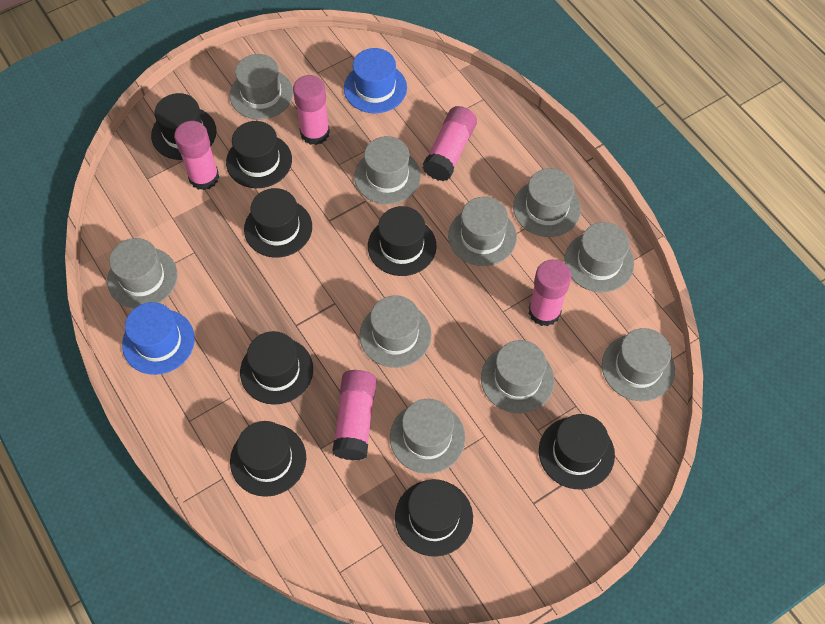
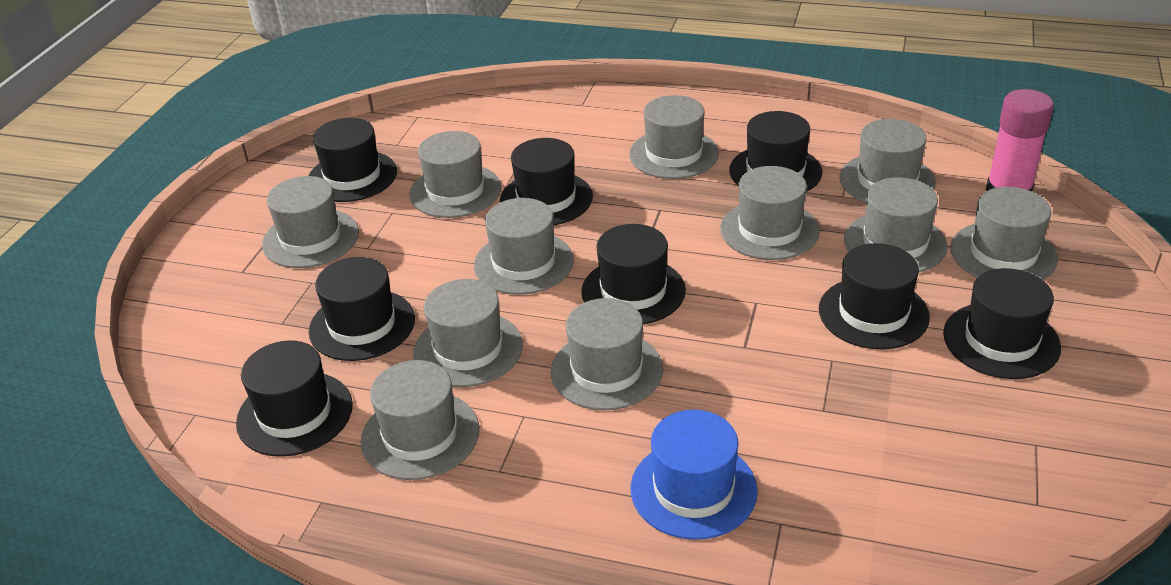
blue hat: 2 -> 1
grey hat: 10 -> 11
pink glue stick: 5 -> 1

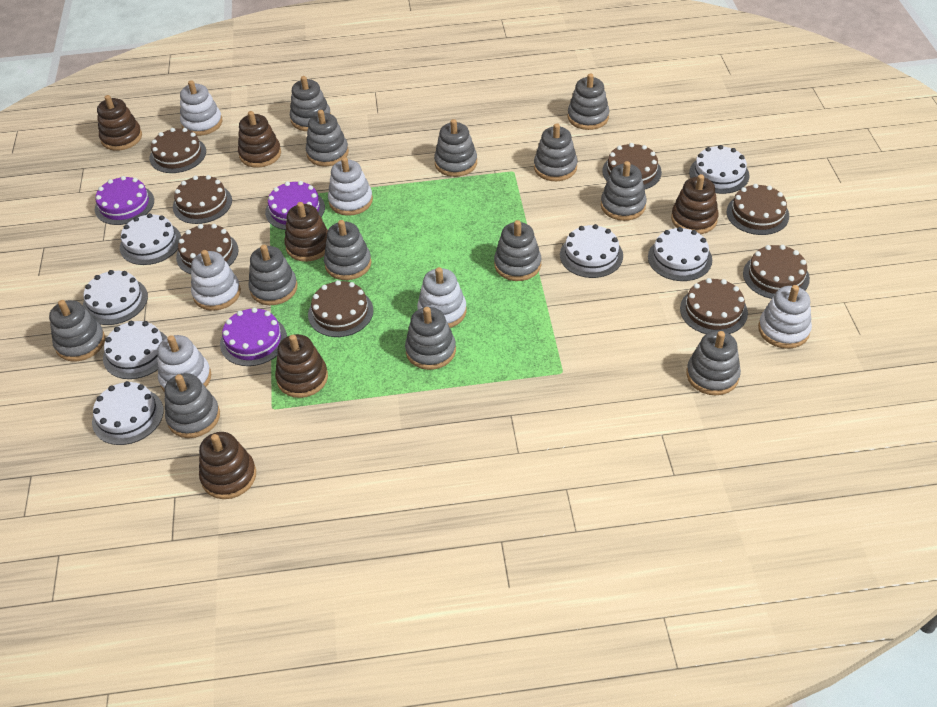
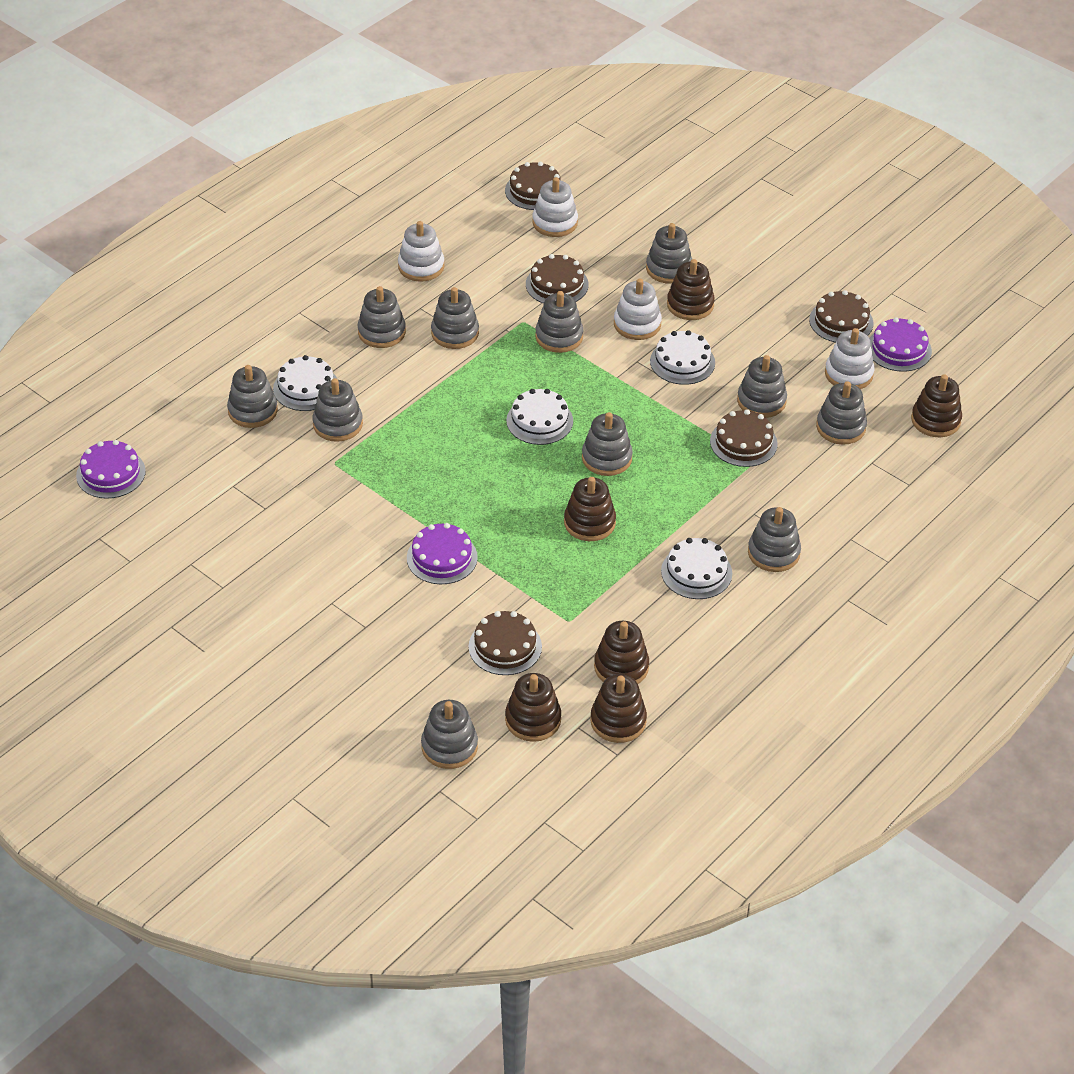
brown cake: 8 -> 5
grey stacking toy: 13 -> 11
white cake: 7 -> 4
white stacking toy: 6 -> 4

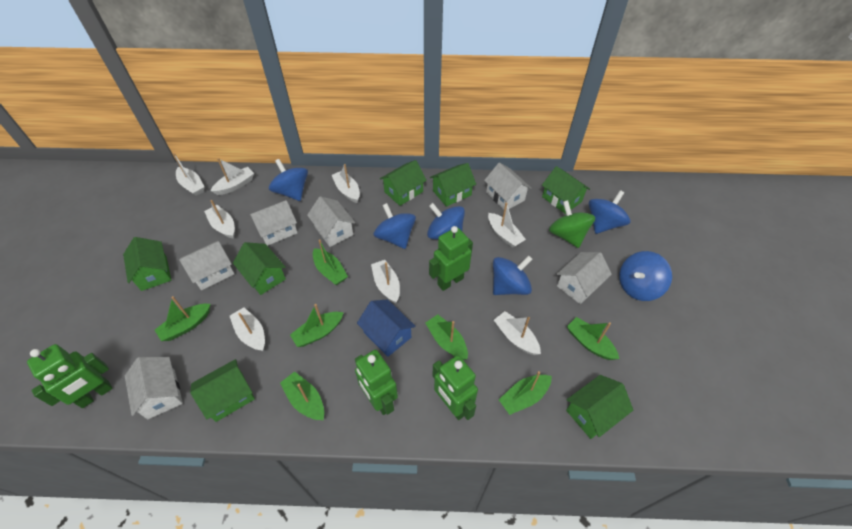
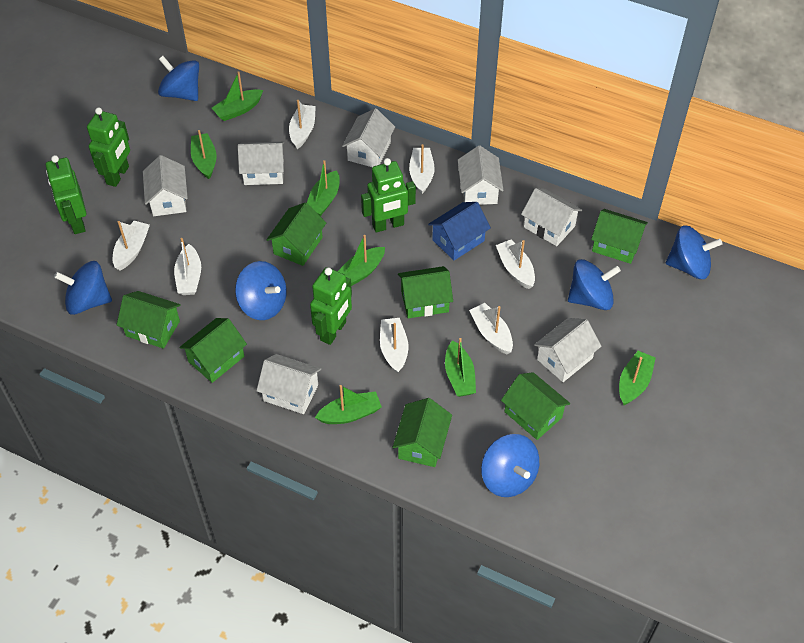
green spinning top: 1 -> 0
white boat: 8 -> 7
white house: 6 -> 7

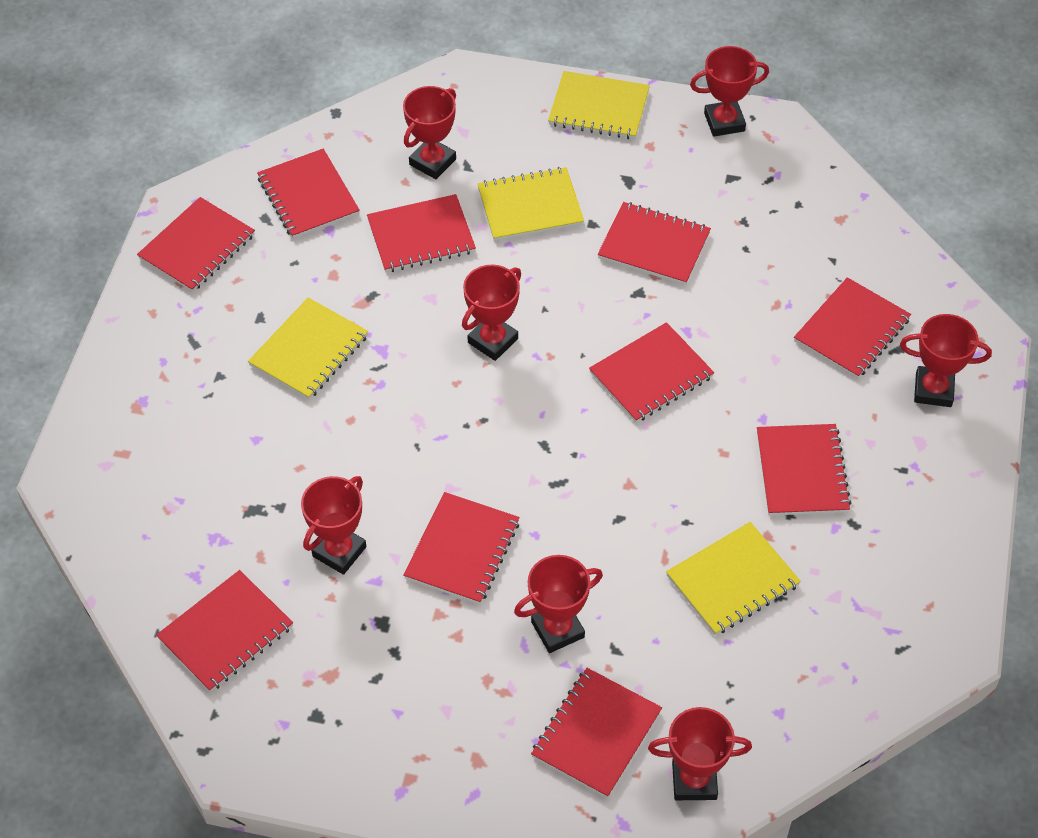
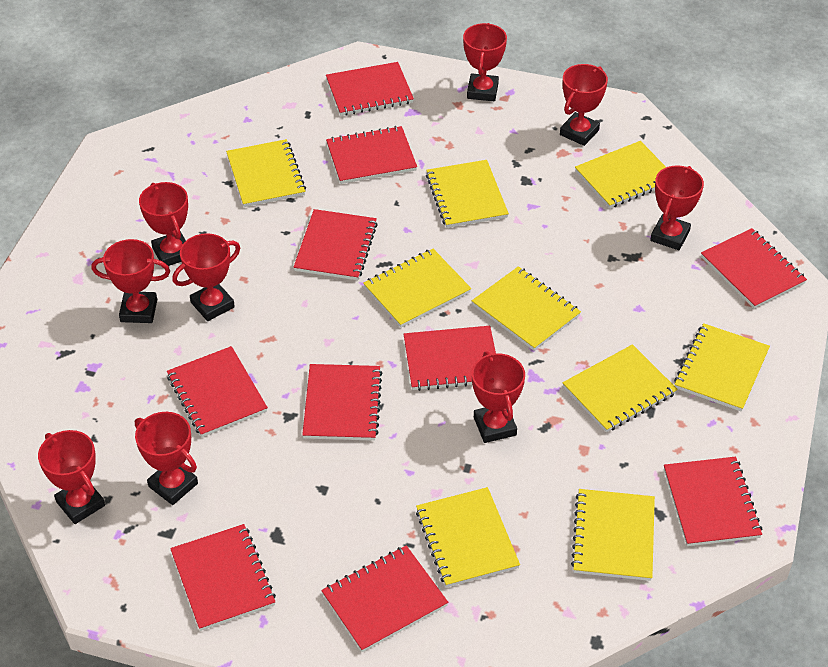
red trophy: 7 -> 9
yellow notebook: 4 -> 9

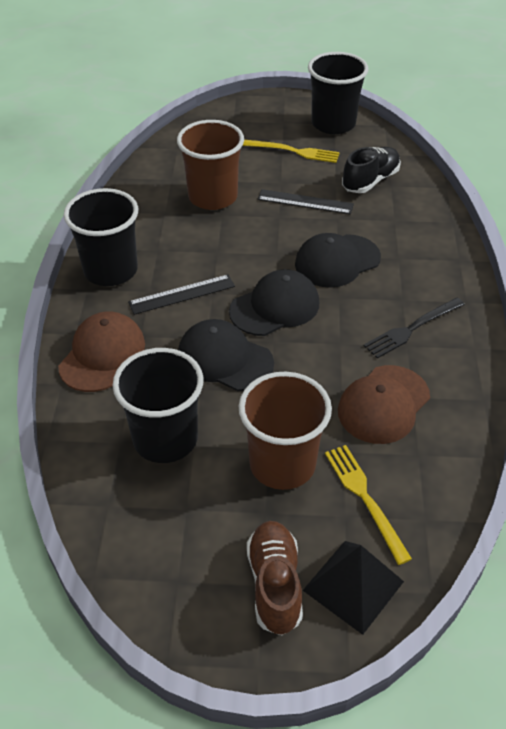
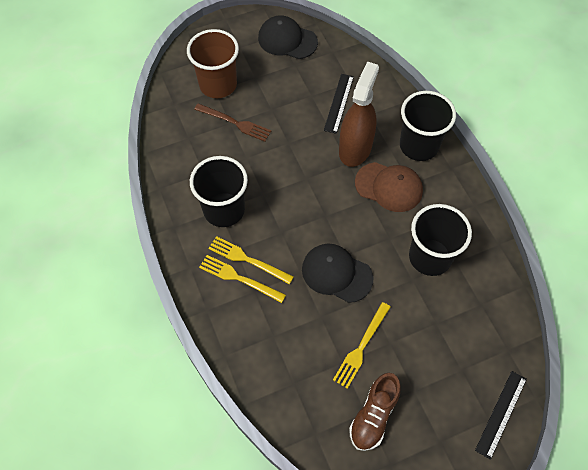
black cap: 3 -> 2
black fork: 1 -> 0
black pyramid: 1 -> 0
black shoe: 1 -> 0
brown cap: 2 -> 1
brown cup: 2 -> 1
brown fork: 0 -> 1
brown spray bottle: 0 -> 1
yellow fork: 2 -> 3

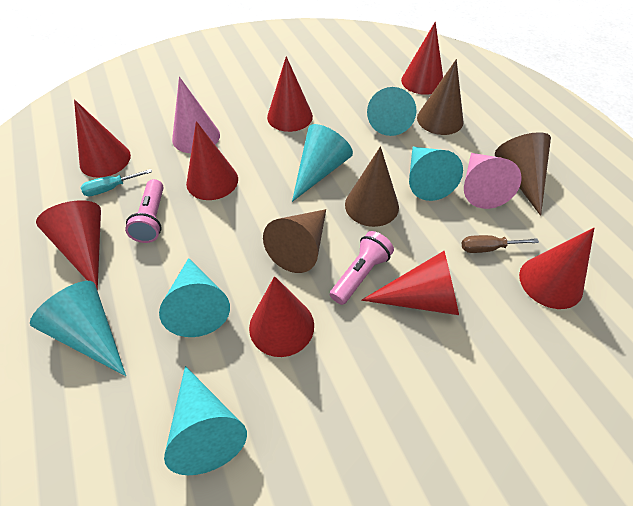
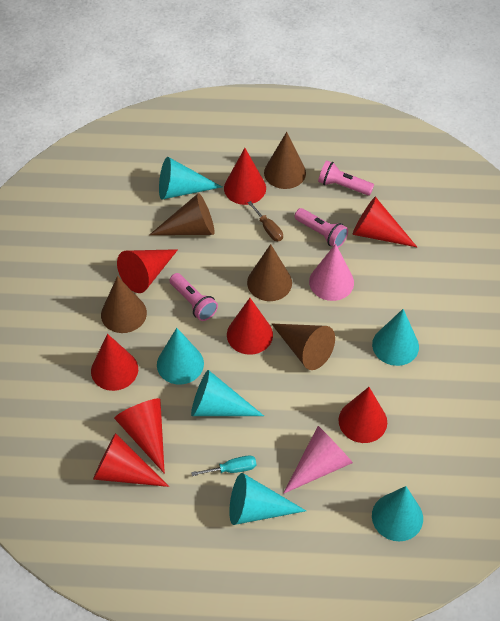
brown cone: 4 -> 5
pink flashlight: 2 -> 3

**********

• [Assignment]: An exact reproduction of the lines from the line containing "black fork: 1 -> 0" through the end of the listing above is needed; pictures stay out.

• [Answer for this exercise]:
black fork: 1 -> 0
black pyramid: 1 -> 0
black shoe: 1 -> 0
brown cap: 2 -> 1
brown cup: 2 -> 1
brown fork: 0 -> 1
brown spray bottle: 0 -> 1
yellow fork: 2 -> 3

brown cone: 4 -> 5
pink flashlight: 2 -> 3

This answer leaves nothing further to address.